(Supplied entries)
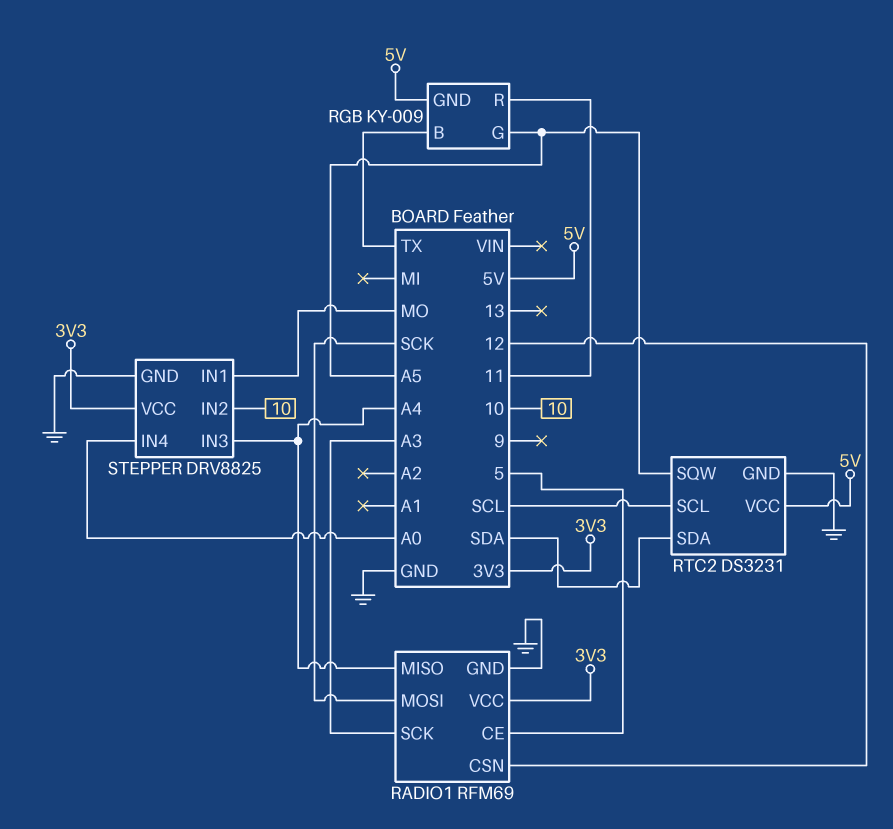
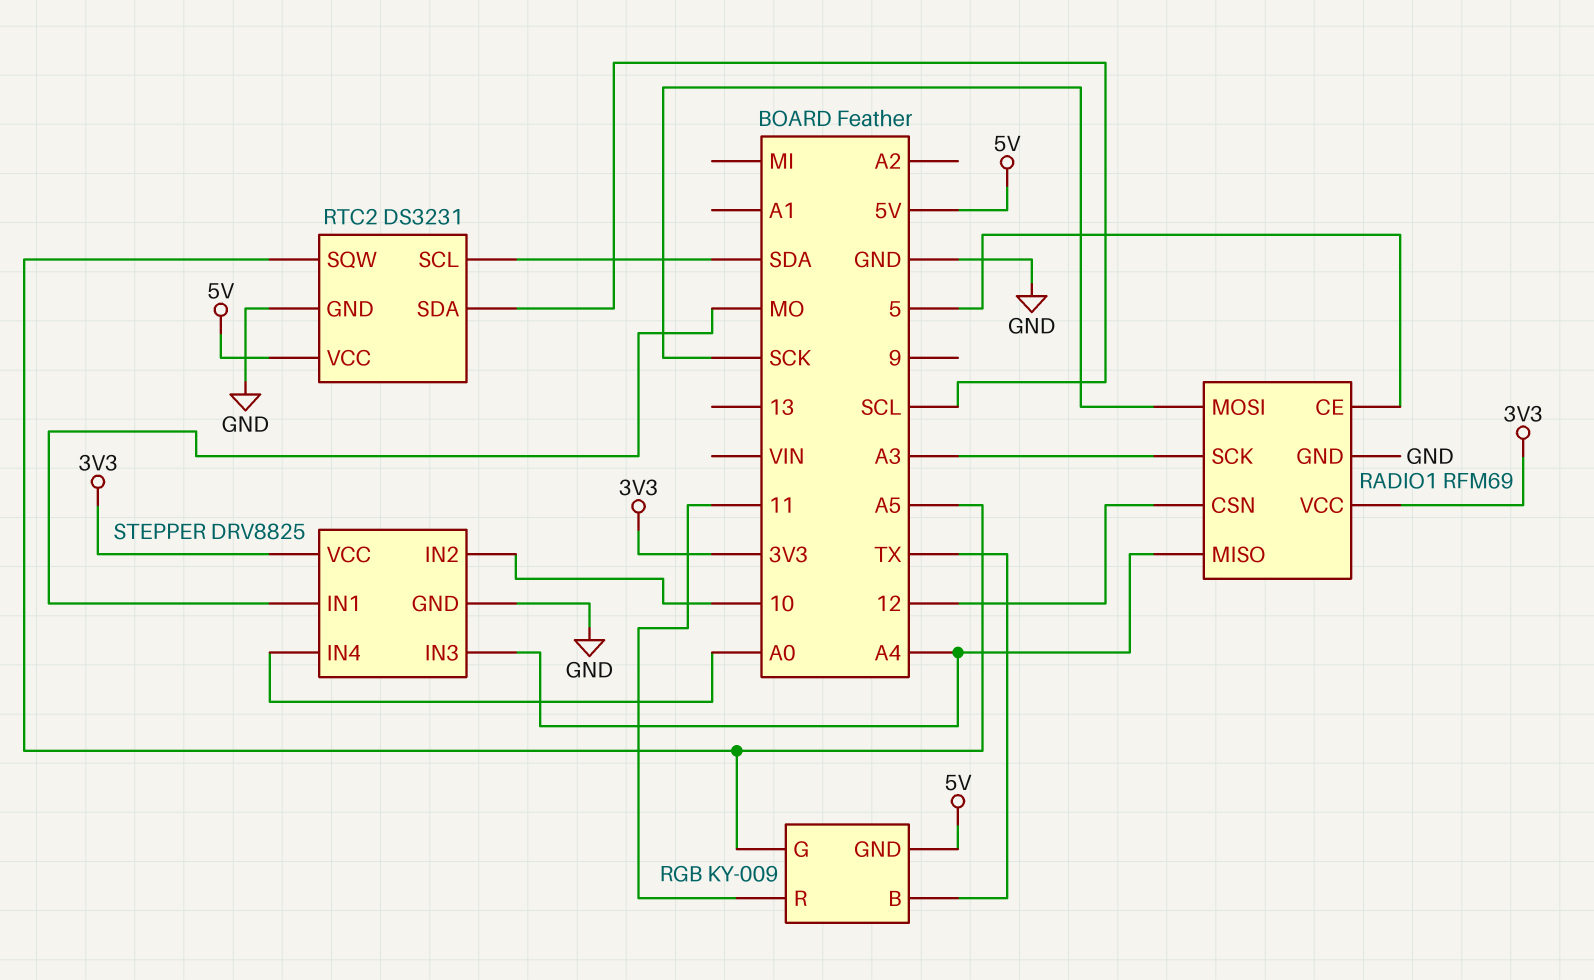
RTC2 pin SCL: SCL -> SDA
RTC2 pin SDA: SDA -> SCL

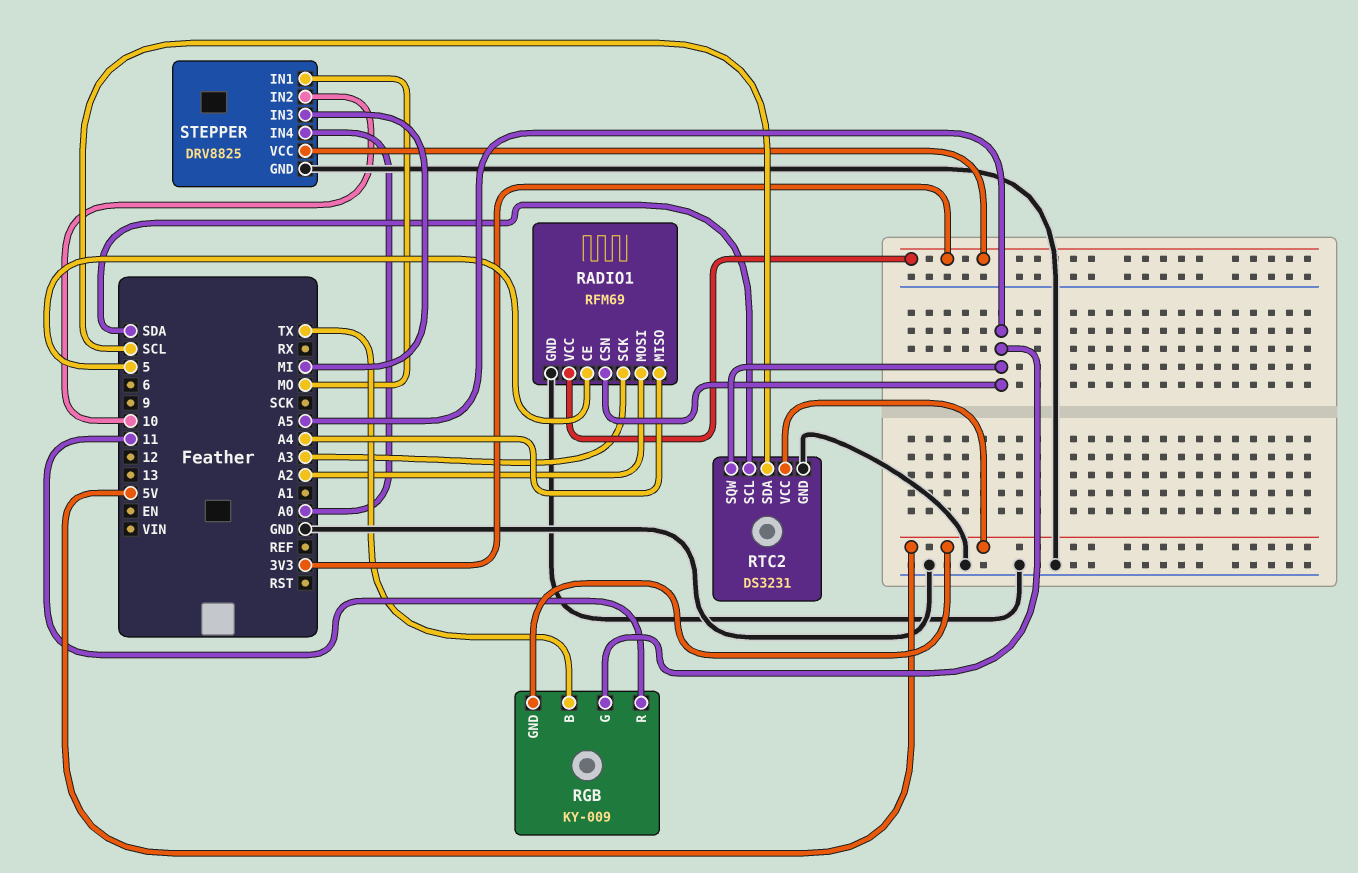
RADIO1 pin CSN: 12 -> A5
RADIO1 pin MOSI: SCK -> A2
STEPPER pin IN3: A4 -> MI

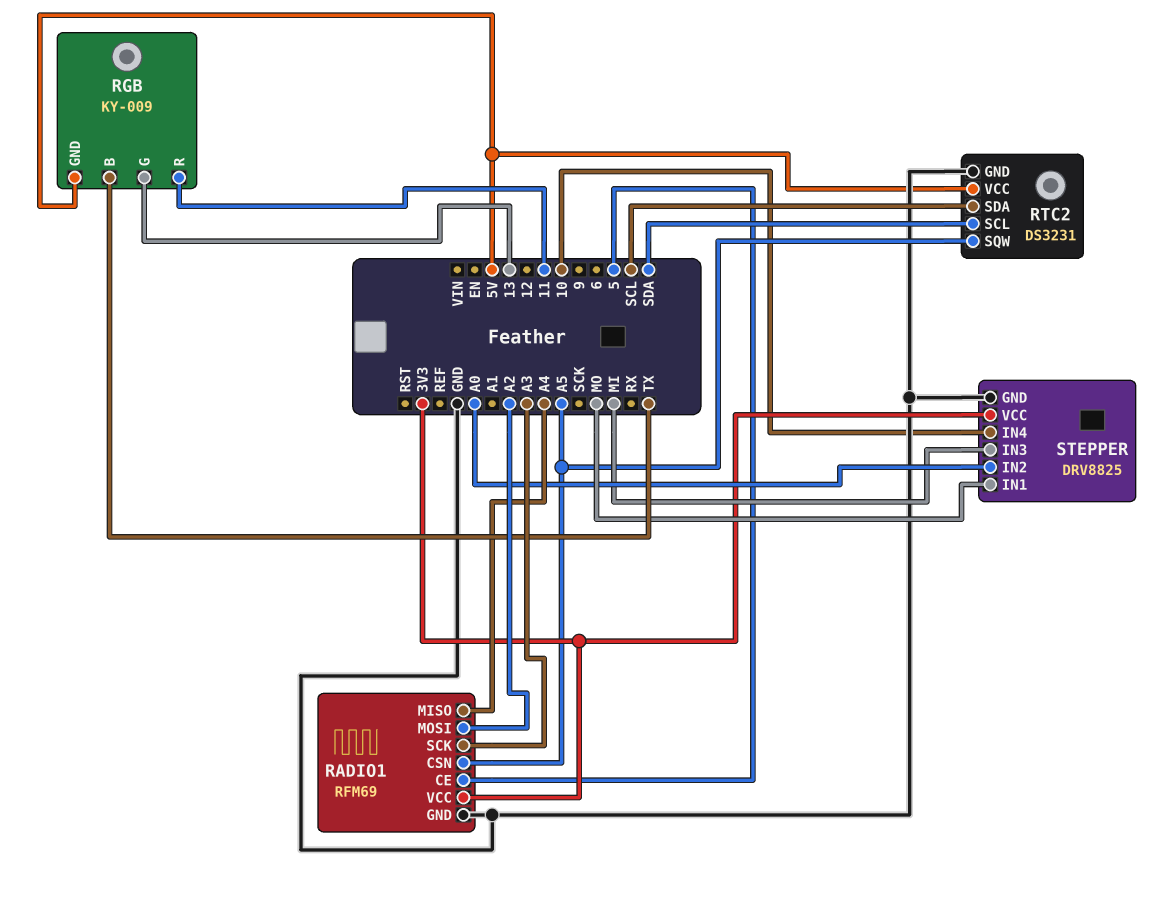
RGB pin G: A5 -> 13
STEPPER pin IN2: 10 -> A0
STEPPER pin IN4: A0 -> 10

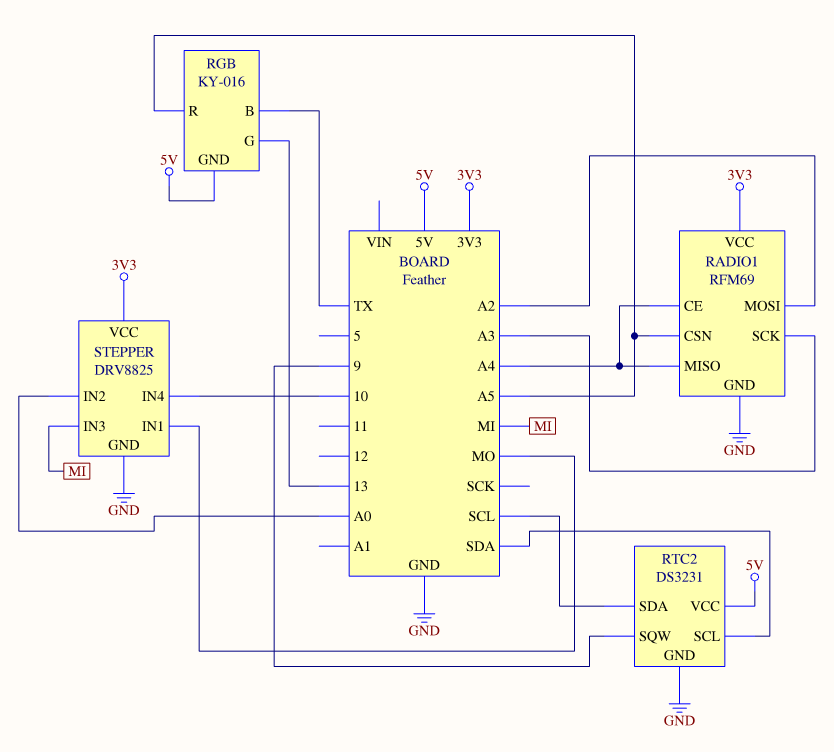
RADIO1 pin CE: 5 -> A4
RGB: KY-009 -> KY-016
RGB pin R: 11 -> A5
RTC2 pin SQW: A5 -> 9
(End Supplied entries)
#### [Activity]
What is needed is the whole listing again, set down exactly, without its pictures.

#### [Exercise output]
RTC2 pin SCL: SCL -> SDA
RTC2 pin SDA: SDA -> SCL

RADIO1 pin CSN: 12 -> A5
RADIO1 pin MOSI: SCK -> A2
STEPPER pin IN3: A4 -> MI

RGB pin G: A5 -> 13
STEPPER pin IN2: 10 -> A0
STEPPER pin IN4: A0 -> 10

RADIO1 pin CE: 5 -> A4
RGB: KY-009 -> KY-016
RGB pin R: 11 -> A5
RTC2 pin SQW: A5 -> 9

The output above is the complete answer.